[[ Supplied material, beginning ]]
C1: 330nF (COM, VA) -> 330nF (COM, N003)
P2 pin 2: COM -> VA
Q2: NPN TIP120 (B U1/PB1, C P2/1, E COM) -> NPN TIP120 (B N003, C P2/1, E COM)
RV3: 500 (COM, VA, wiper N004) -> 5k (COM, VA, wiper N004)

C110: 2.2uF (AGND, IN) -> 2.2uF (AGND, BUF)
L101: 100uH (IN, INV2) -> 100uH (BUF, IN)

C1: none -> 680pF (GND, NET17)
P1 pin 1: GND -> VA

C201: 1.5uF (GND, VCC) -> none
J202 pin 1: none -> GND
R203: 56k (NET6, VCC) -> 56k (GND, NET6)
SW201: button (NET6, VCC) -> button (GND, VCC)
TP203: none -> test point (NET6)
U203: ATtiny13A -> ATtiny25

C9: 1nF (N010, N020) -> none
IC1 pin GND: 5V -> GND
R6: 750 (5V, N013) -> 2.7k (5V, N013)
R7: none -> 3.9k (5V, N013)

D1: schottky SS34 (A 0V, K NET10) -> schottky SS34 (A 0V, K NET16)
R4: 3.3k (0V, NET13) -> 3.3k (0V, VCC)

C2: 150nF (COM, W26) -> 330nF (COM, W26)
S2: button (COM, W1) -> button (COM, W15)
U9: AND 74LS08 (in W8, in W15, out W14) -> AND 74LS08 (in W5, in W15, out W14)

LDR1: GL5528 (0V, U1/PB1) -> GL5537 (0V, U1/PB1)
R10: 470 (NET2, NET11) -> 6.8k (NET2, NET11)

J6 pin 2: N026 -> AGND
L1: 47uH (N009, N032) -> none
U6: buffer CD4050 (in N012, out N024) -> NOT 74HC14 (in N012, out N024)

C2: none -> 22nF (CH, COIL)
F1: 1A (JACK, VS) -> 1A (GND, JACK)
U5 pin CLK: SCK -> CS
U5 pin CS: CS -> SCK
[[ Supplied material, end ]]
* [Exercise] Gather each line in these records that contains the string "none".

* [Exercise solution]
C1: none -> 680pF (GND, NET17)
C201: 1.5uF (GND, VCC) -> none
J202 pin 1: none -> GND
TP203: none -> test point (NET6)
C9: 1nF (N010, N020) -> none
R7: none -> 3.9k (5V, N013)
L1: 47uH (N009, N032) -> none
C2: none -> 22nF (CH, COIL)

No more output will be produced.